Target pointing data
===

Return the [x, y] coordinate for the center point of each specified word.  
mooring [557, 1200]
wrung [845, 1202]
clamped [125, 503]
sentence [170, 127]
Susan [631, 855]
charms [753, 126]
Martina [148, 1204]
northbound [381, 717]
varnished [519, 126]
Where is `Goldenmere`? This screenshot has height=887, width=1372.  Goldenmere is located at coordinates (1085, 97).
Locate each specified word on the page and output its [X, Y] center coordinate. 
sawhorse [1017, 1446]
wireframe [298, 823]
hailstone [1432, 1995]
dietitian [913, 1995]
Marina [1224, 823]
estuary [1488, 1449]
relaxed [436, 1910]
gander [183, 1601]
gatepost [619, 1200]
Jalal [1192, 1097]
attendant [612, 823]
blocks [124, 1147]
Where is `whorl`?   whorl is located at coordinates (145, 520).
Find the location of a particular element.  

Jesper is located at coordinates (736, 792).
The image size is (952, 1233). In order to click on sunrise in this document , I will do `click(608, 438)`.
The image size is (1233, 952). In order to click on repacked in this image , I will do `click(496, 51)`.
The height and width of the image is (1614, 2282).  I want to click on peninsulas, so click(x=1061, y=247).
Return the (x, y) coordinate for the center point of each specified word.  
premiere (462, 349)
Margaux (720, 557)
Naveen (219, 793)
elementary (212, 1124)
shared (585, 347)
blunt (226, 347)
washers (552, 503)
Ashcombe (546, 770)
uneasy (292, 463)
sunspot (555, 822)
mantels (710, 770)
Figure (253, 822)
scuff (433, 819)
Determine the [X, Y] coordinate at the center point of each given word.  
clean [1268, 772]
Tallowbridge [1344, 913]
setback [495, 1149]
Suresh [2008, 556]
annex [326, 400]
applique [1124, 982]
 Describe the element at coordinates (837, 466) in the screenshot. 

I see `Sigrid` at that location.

===

- Problem statement:
Gather every line of the data above that contains the string "word", and copy each one in full. Case counts.

- Answer for this exercise:
Return the [x, y] coordinate for the center point of each specified word.  
Locate each specified word on the page and output its [X, Y] center coordinate. 
Return the (x, y) coordinate for the center point of each specified word.  
Determine the [X, Y] coordinate at the center point of each given word.  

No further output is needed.